Directions:
Copy each line of the records that includes "schottky".
──────── Study material ────────
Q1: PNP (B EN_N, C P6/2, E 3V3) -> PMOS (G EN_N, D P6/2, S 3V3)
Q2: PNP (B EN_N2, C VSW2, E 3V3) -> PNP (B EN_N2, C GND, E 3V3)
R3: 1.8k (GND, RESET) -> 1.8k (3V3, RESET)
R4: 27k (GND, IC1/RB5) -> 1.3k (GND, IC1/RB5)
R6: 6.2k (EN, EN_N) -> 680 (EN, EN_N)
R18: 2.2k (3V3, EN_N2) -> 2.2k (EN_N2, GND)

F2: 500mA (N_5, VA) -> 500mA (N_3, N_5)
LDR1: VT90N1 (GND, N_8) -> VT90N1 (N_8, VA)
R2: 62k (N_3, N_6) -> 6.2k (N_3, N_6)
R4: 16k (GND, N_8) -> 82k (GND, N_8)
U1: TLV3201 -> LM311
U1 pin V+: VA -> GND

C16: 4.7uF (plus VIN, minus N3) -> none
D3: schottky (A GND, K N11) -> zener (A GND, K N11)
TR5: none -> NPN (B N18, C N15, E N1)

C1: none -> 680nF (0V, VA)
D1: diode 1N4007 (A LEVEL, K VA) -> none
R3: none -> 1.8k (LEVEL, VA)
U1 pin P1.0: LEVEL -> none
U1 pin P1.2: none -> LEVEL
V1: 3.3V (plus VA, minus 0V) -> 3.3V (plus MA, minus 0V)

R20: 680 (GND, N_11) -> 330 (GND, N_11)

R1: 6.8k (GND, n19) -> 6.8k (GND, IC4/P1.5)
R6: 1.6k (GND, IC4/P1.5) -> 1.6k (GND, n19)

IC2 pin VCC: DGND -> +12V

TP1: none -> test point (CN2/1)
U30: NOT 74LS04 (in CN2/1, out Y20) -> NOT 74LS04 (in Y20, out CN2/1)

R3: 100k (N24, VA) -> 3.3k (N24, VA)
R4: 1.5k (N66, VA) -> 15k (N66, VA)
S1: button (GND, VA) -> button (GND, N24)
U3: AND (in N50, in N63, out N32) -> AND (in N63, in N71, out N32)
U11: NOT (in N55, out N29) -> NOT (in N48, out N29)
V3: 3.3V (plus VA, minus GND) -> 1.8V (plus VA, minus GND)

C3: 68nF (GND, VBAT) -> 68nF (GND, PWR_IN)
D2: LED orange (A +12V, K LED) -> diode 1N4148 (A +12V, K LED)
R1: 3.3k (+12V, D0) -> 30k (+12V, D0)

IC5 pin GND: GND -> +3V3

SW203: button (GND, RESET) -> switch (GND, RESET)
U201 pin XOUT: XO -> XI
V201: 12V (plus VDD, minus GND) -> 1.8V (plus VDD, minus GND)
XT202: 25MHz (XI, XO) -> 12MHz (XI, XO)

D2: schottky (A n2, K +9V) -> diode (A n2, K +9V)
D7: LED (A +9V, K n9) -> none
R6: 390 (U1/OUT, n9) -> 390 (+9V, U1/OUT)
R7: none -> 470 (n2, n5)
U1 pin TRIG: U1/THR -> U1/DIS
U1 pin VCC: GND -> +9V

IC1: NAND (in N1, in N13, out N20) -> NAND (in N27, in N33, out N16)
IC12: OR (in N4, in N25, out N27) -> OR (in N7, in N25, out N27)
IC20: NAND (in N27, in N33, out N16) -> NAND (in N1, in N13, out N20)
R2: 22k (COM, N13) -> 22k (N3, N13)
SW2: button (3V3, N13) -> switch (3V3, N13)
────────
Task output:
D3: schottky (A GND, K N11) -> zener (A GND, K N11)
D2: schottky (A n2, K +9V) -> diode (A n2, K +9V)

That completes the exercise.